-- What this task involves --
From the first line to the last, retype the records exactly and skip the pictures.

-- Stored entries --

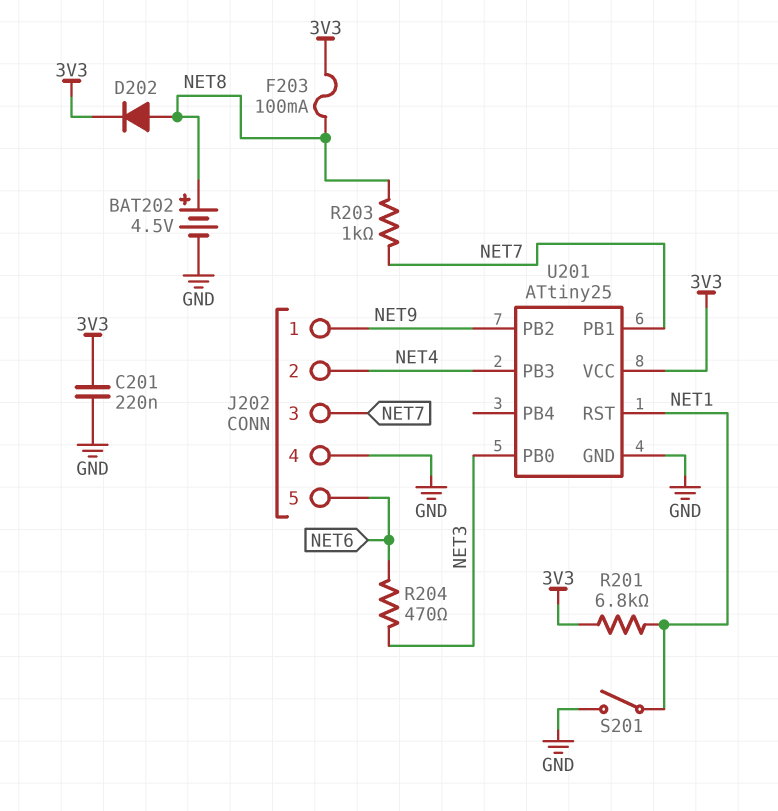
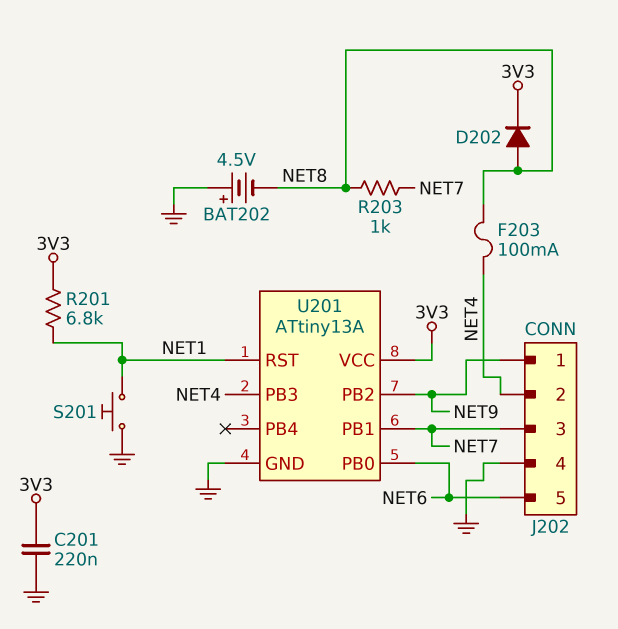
BAT202: 4.5V (plus NET8, minus GND) -> 4.5V (plus GND, minus NET8)
F203: 100mA (3V3, NET8) -> 100mA (NET4, NET8)
R204: 470 (NET3, NET6) -> none
S201: switch (GND, NET1) -> button (GND, NET1)
U201: ATtiny25 -> ATtiny13A
U201 pin PB0: NET3 -> NET6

-- Exercise solution --
BAT202: 4.5V (plus NET8, minus GND) -> 4.5V (plus GND, minus NET8)
F203: 100mA (3V3, NET8) -> 100mA (NET4, NET8)
R204: 470 (NET3, NET6) -> none
S201: switch (GND, NET1) -> button (GND, NET1)
U201: ATtiny25 -> ATtiny13A
U201 pin PB0: NET3 -> NET6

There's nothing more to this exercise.